What you are asked to do » Copy these lines exactly, leaving out the pictures.

Dataset rows »
--- --- ---

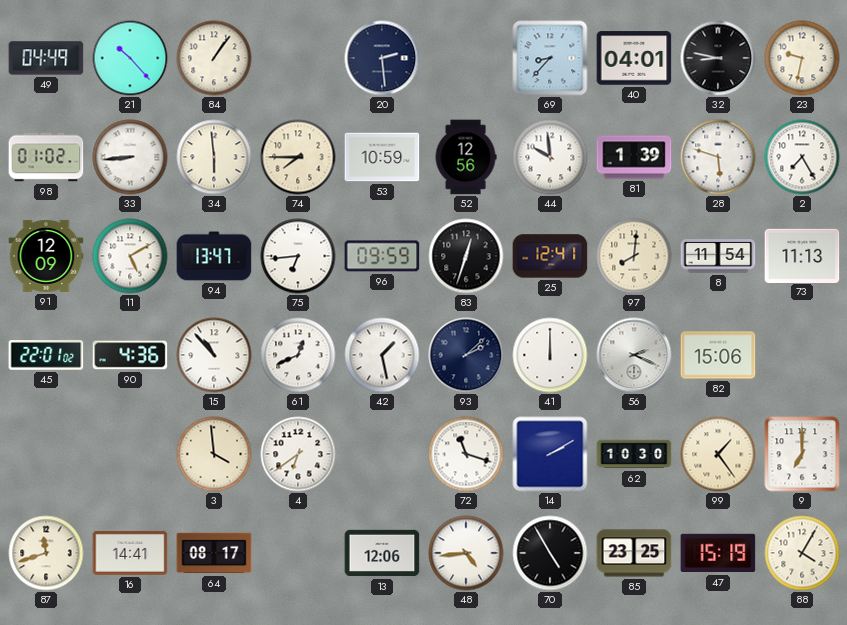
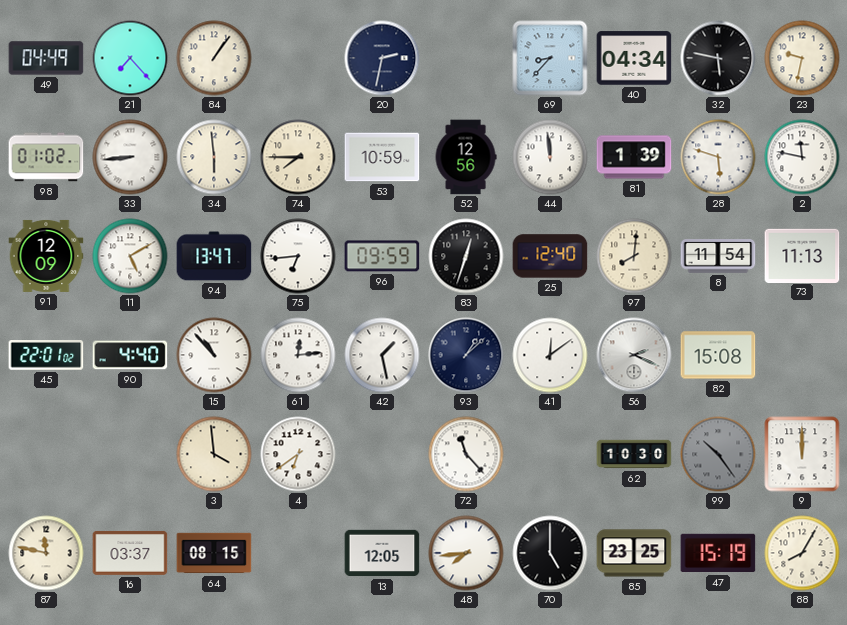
21: 10:23 -> 7:23
20: 2:29 -> 2:32
40: 04:01 -> 04:34
32: 8:47 -> 5:47
44: 9:59 -> 11:59
2: 7:25 -> 11:47
25: 12:41 -> 12:40
90: 4:36 -> 4:40
61: 12:41 -> 12:14
93: 2:08 -> 1:08
41: 12:00 -> 12:09
82: 15:06 -> 15:08
72: 11:18 -> 11:23
14: 2:10 -> none
99: 1:24 -> 10:24
99 dial: cream -> grey
9: 7:00 -> 12:00
87: 11:42 -> 11:47
16: 14:41 -> 03:37
64: 08:17 -> 08:15
13: 12:06 -> 12:05
48: 4:44 -> 7:44
70: 4:55 -> 5:00
88: 4:05 -> 8:05
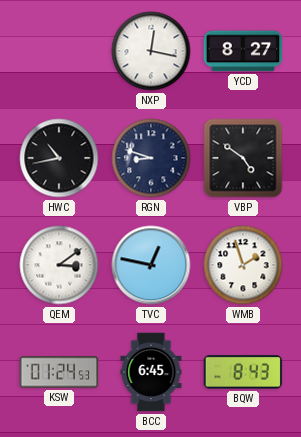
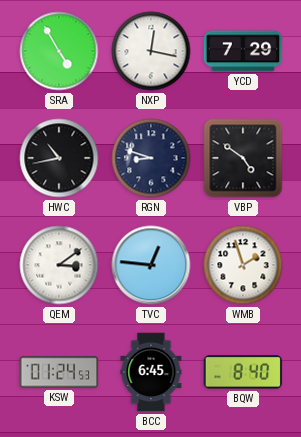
SRA: none -> 4:55
YCD: 8:27 -> 7:29
TVC: 12:47 -> 12:46
BQW: 8:43 -> 8:40
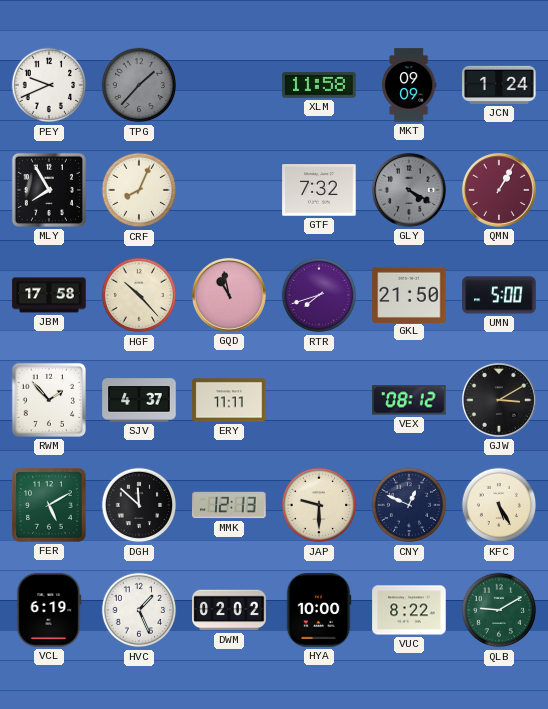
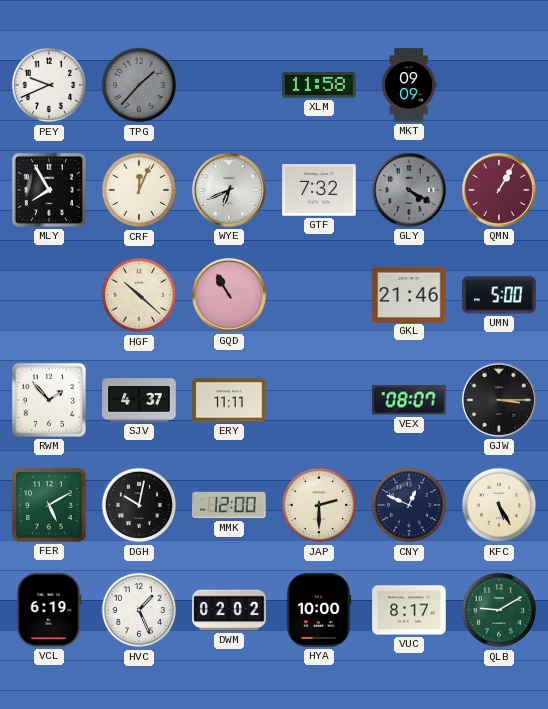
JCN: 1:24 -> none
CRF: 8:04 -> 12:04
WYE: none -> 6:41
JBM: 17:58 -> none
HGF: 10:23 -> 10:22
GQD: 10:58 -> 10:55
RTR: 7:42 -> none
GKL: 21:50 -> 21:46
VEX: 08:12 -> 08:07
GJW: 3:10 -> 3:15
DGH: 11:52 -> 10:02
MMK: 12:13 -> 12:00
JAP: 9:30 -> 2:30
VUC: 8:22 -> 8:17
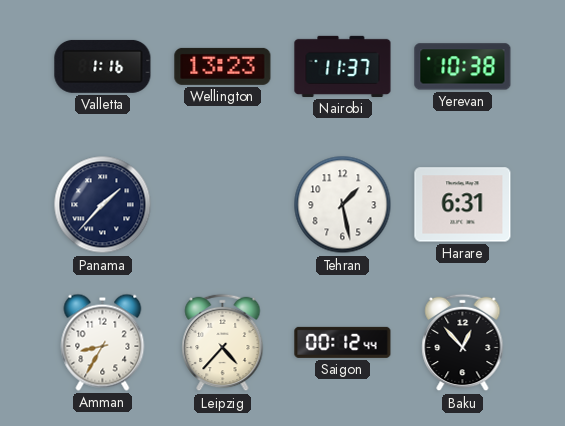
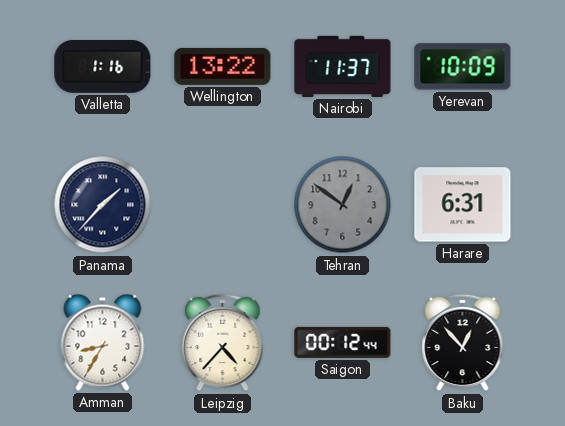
Wellington: 13:23 -> 13:22
Yerevan: 10:38 -> 10:09
Tehran: 1:28 -> 12:51
Tehran dial: white -> grey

--- --- ---

Result of the exercise »
21: 10:23 -> 7:23
20: 2:29 -> 2:32
40: 04:01 -> 04:34
32: 8:47 -> 5:47
44: 9:59 -> 11:59
2: 7:25 -> 11:47
25: 12:41 -> 12:40
90: 4:36 -> 4:40
61: 12:41 -> 12:14
93: 2:08 -> 1:08
41: 12:00 -> 12:09
82: 15:06 -> 15:08
72: 11:18 -> 11:23
14: 2:10 -> none
99: 1:24 -> 10:24
99 dial: cream -> grey
9: 7:00 -> 12:00
87: 11:42 -> 11:47
16: 14:41 -> 03:37
64: 08:17 -> 08:15
13: 12:06 -> 12:05
48: 4:44 -> 7:44
70: 4:55 -> 5:00
88: 4:05 -> 8:05
SRA: none -> 4:55
YCD: 8:27 -> 7:29
TVC: 12:47 -> 12:46
BQW: 8:43 -> 8:40
JCN: 1:24 -> none
CRF: 8:04 -> 12:04
WYE: none -> 6:41
JBM: 17:58 -> none
HGF: 10:23 -> 10:22
GQD: 10:58 -> 10:55
RTR: 7:42 -> none
GKL: 21:50 -> 21:46
VEX: 08:12 -> 08:07
GJW: 3:10 -> 3:15
DGH: 11:52 -> 10:02
MMK: 12:13 -> 12:00
JAP: 9:30 -> 2:30
VUC: 8:22 -> 8:17
Wellington: 13:23 -> 13:22
Yerevan: 10:38 -> 10:09
Tehran: 1:28 -> 12:51
Tehran dial: white -> grey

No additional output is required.